> [Action item]
Retype precisely the section of the data that starts at the line containing "[392, 95, 441, 128]" and runs to its final line, ends included.

(Scene comparison data)
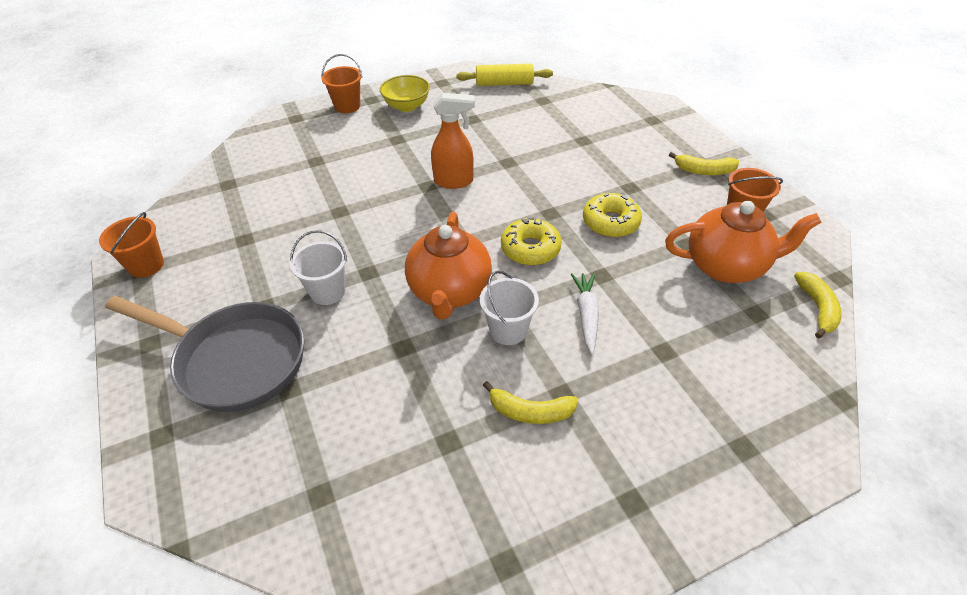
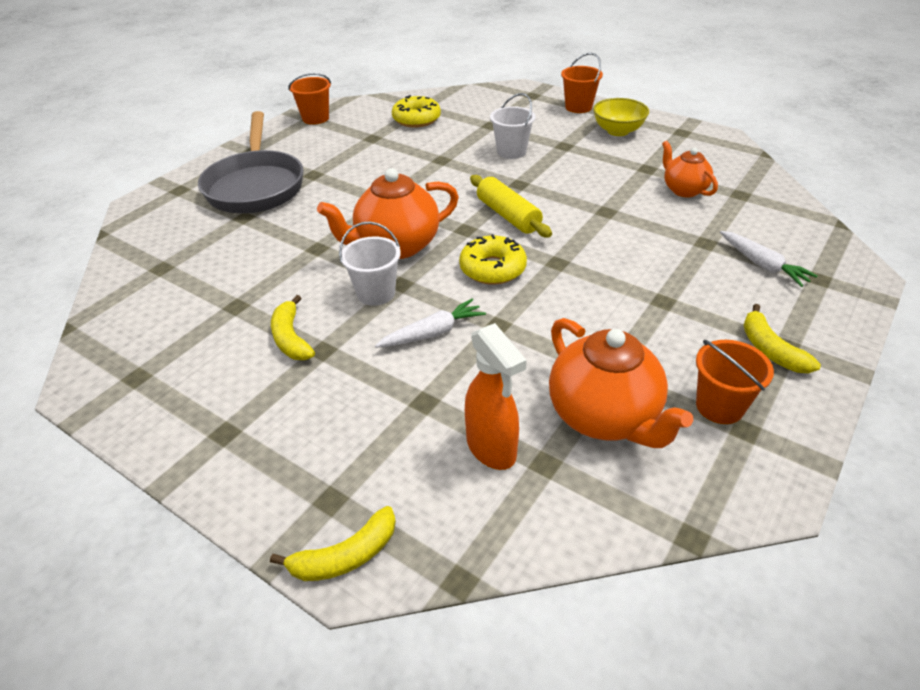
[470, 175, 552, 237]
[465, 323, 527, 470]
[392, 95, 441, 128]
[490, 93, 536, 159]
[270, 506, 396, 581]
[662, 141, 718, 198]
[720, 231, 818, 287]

> [Answer area]
[392, 95, 441, 128]
[490, 93, 536, 159]
[270, 506, 396, 581]
[662, 141, 718, 198]
[720, 231, 818, 287]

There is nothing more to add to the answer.